• _SET TASK_
How many lines in the data below contain the string "above"? Matching is case-sensitive; reply with the number alone.

(Collected data entries)
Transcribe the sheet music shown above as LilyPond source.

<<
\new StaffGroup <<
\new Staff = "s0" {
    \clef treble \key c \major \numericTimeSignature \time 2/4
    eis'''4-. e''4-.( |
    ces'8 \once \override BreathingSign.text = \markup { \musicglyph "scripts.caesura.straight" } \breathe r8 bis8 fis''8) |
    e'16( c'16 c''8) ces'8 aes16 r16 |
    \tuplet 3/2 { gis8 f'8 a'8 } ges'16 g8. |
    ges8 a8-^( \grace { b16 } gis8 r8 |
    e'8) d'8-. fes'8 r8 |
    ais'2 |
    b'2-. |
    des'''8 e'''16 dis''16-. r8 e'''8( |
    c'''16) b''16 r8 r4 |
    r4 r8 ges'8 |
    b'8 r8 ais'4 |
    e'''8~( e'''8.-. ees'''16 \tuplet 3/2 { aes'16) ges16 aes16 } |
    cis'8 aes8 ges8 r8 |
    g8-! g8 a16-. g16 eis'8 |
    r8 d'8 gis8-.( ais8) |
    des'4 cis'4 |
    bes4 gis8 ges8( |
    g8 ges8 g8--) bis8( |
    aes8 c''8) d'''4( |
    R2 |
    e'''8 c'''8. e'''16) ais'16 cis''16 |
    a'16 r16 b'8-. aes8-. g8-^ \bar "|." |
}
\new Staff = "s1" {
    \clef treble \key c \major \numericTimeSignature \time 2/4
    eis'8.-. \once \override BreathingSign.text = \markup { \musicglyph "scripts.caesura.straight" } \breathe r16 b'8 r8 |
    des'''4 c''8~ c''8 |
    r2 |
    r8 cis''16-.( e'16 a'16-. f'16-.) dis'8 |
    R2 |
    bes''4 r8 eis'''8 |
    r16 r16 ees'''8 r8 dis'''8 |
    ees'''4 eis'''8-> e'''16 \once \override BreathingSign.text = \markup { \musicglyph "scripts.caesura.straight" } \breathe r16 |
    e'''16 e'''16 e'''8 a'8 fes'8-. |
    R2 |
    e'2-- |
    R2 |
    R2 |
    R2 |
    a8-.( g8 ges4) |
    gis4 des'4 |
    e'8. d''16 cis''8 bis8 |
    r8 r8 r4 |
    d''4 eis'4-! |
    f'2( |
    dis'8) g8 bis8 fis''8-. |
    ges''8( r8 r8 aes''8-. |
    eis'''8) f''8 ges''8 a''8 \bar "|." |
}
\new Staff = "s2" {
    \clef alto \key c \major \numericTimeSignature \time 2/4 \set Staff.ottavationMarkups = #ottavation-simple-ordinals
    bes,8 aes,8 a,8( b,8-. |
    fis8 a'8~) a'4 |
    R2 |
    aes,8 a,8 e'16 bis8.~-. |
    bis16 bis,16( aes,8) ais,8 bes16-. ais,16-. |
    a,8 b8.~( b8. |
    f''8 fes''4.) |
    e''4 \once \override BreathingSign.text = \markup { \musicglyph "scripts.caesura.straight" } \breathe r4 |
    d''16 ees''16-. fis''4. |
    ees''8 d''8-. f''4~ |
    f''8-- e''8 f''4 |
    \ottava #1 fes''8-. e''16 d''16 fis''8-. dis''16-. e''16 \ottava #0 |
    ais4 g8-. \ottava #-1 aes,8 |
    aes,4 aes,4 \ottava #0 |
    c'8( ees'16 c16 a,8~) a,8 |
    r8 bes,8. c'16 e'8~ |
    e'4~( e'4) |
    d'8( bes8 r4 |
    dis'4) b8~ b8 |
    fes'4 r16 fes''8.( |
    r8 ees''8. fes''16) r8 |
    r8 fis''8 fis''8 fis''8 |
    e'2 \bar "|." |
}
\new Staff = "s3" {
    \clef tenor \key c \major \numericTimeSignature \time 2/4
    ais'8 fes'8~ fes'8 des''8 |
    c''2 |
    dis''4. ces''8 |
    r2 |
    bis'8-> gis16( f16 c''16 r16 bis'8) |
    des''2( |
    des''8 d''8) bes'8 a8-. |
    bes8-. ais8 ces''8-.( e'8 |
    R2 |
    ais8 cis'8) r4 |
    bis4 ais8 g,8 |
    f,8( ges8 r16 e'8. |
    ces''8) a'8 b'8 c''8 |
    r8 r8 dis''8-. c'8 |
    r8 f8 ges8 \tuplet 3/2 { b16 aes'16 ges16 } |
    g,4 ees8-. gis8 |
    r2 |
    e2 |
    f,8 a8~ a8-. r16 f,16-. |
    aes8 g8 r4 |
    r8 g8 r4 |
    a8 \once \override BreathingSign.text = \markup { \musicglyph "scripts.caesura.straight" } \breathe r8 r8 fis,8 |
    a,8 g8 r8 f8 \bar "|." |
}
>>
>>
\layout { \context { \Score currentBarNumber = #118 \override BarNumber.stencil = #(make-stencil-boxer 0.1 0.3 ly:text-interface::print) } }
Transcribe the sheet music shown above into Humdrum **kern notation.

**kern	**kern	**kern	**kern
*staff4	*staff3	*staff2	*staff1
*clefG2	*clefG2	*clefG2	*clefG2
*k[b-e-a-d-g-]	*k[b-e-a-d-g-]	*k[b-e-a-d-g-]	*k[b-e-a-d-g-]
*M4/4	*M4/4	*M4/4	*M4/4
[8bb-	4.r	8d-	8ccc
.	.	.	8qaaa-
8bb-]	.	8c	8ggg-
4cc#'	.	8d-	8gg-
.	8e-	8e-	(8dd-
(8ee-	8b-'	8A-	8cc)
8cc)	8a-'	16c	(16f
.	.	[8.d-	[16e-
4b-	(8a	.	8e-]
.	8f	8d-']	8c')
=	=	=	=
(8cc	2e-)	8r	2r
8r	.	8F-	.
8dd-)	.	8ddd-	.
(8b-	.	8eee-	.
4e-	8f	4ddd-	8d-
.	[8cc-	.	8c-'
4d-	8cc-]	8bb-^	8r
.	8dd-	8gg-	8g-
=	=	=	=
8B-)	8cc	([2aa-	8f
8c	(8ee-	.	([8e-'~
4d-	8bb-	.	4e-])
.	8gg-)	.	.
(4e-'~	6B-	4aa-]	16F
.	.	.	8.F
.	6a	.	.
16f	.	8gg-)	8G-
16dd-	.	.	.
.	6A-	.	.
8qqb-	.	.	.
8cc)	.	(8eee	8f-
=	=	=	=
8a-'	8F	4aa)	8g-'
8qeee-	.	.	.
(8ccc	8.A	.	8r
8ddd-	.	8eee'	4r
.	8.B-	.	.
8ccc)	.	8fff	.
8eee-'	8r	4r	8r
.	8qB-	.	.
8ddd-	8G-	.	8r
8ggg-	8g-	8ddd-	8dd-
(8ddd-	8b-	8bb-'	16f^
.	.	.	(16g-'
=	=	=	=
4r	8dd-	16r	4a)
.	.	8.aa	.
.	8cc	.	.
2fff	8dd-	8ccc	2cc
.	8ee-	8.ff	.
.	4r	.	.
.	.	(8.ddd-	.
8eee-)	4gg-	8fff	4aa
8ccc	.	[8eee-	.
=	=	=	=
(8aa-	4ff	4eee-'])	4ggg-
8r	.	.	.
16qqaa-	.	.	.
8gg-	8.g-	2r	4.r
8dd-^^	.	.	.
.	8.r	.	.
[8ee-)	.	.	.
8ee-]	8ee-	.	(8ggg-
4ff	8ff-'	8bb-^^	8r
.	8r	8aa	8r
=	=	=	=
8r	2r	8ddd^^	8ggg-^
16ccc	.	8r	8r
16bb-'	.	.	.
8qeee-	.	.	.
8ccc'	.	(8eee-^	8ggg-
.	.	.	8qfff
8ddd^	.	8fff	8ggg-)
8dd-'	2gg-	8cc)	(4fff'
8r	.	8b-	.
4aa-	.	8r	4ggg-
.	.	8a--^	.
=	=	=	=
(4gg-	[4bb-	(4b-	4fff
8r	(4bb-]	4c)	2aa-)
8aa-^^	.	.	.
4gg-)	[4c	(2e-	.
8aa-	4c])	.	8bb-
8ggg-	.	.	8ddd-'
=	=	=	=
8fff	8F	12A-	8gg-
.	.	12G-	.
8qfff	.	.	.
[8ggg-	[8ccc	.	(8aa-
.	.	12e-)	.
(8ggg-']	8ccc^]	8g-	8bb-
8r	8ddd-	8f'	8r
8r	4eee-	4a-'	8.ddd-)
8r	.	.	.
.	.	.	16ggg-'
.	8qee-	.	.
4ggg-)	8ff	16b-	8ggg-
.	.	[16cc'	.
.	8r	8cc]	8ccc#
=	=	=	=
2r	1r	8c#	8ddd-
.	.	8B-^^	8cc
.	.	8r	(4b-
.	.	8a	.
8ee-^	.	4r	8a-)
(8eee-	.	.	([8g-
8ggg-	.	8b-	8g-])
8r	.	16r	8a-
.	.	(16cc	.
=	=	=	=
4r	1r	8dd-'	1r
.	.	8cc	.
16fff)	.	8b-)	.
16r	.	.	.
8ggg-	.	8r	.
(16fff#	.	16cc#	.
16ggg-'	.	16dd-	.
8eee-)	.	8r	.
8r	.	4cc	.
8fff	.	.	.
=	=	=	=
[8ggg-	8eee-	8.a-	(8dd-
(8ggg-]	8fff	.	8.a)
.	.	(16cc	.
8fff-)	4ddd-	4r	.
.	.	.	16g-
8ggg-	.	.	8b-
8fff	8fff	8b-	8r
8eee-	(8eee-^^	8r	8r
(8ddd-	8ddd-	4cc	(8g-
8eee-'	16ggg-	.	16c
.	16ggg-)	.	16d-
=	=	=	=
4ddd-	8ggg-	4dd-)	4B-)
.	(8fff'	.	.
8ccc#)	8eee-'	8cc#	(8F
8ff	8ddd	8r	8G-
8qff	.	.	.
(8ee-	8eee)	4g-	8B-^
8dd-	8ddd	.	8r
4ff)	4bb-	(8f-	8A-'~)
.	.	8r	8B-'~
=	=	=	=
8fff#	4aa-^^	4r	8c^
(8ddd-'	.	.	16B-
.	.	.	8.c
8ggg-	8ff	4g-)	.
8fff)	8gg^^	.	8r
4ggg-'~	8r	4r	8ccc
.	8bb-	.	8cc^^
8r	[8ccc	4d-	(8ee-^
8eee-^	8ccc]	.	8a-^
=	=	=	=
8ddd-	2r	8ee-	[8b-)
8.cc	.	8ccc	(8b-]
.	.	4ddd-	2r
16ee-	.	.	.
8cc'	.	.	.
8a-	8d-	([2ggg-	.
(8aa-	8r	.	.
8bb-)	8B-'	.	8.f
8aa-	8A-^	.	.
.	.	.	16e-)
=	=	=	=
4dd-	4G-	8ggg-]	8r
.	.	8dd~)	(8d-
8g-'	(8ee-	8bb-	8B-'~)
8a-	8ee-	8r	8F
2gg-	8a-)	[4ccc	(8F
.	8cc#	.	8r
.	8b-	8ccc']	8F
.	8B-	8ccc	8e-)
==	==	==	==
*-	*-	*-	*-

• _TASK ANSWER_
2